* **EXTRACTED ENTRIES**:

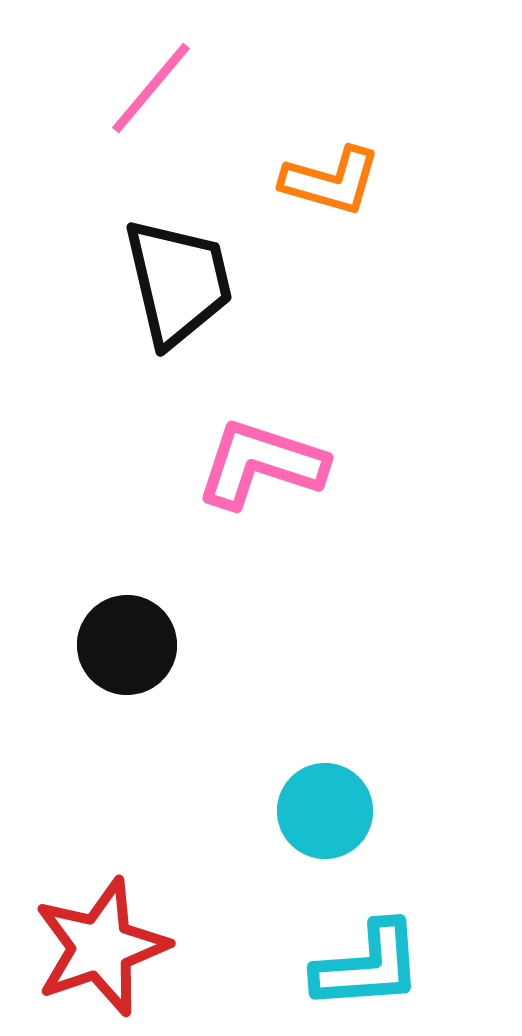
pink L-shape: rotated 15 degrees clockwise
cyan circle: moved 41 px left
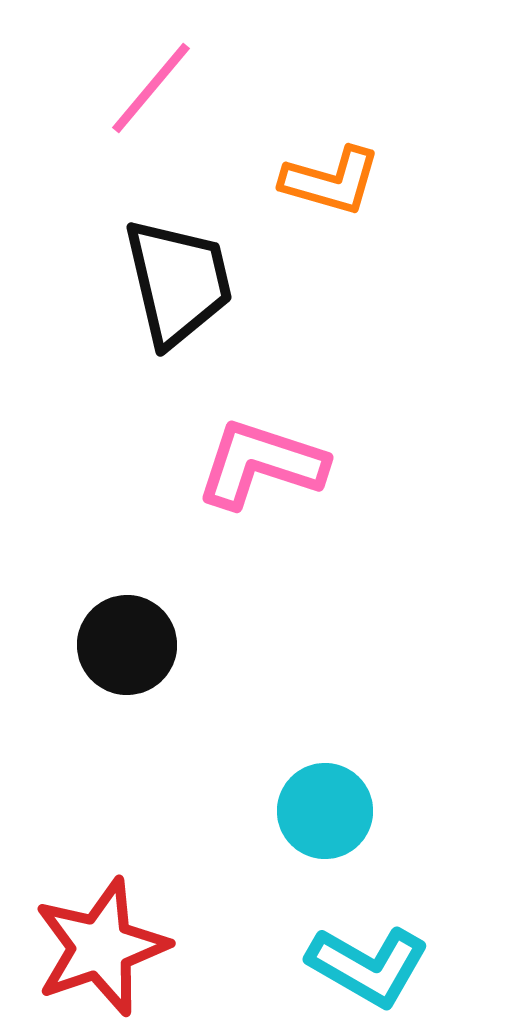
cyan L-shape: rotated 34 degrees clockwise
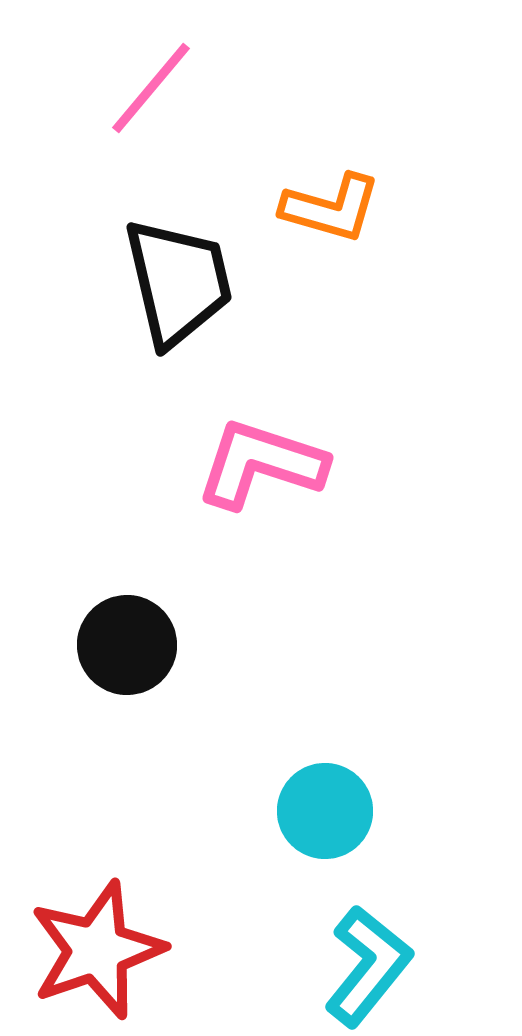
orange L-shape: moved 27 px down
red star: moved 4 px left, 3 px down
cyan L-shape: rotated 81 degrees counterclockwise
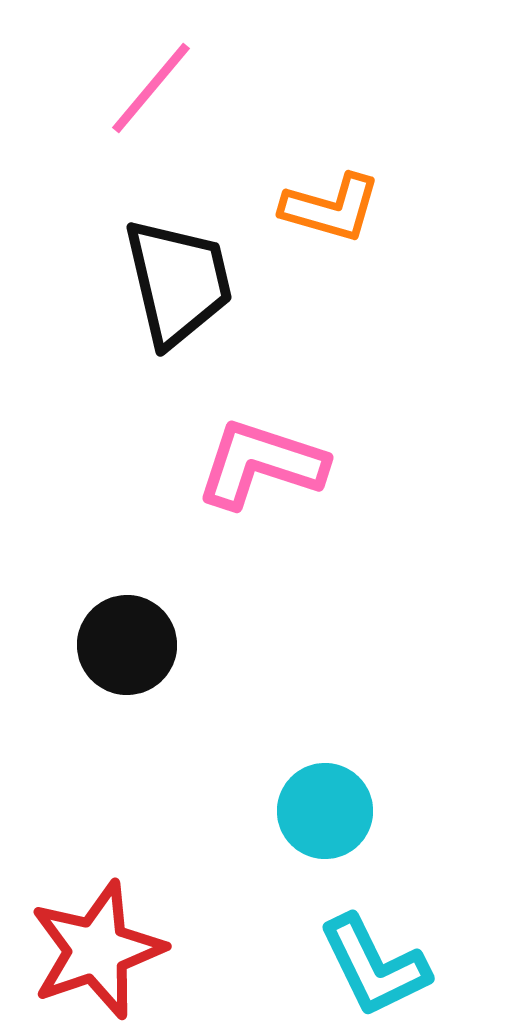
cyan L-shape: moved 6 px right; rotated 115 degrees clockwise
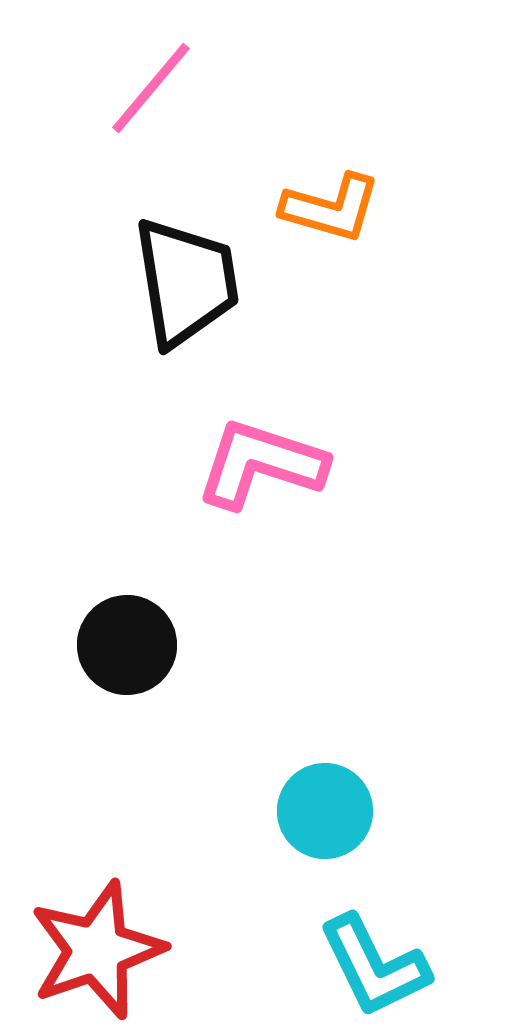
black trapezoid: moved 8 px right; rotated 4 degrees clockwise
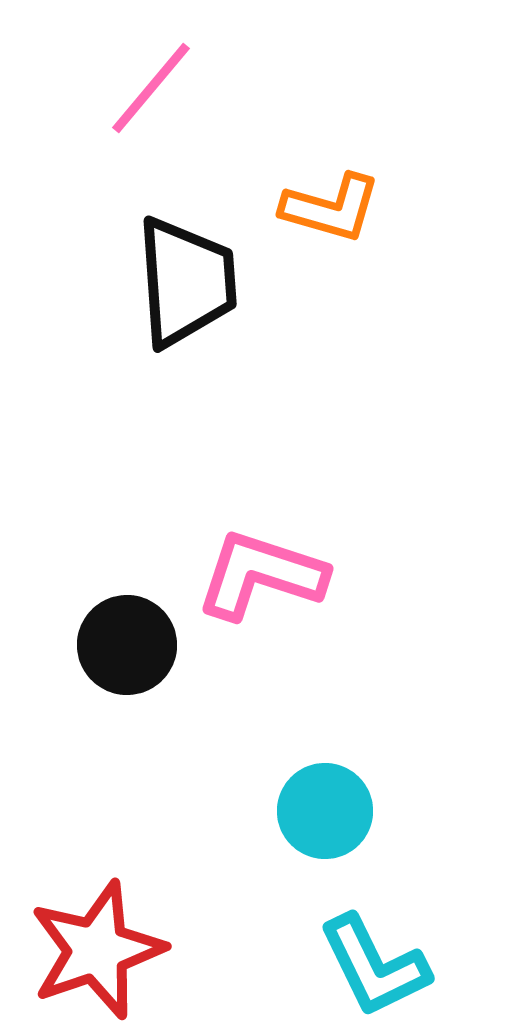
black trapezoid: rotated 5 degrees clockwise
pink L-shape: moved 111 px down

* **GOAL**:
Please write down every line from the rows above word for word, leaving out the picture lines.

* **WORKED SOLUTION**:
pink L-shape: rotated 15 degrees clockwise
cyan circle: moved 41 px left
cyan L-shape: rotated 34 degrees clockwise
orange L-shape: moved 27 px down
red star: moved 4 px left, 3 px down
cyan L-shape: rotated 81 degrees counterclockwise
cyan L-shape: moved 6 px right; rotated 115 degrees clockwise
black trapezoid: moved 8 px right; rotated 4 degrees clockwise
black trapezoid: rotated 5 degrees clockwise
pink L-shape: moved 111 px down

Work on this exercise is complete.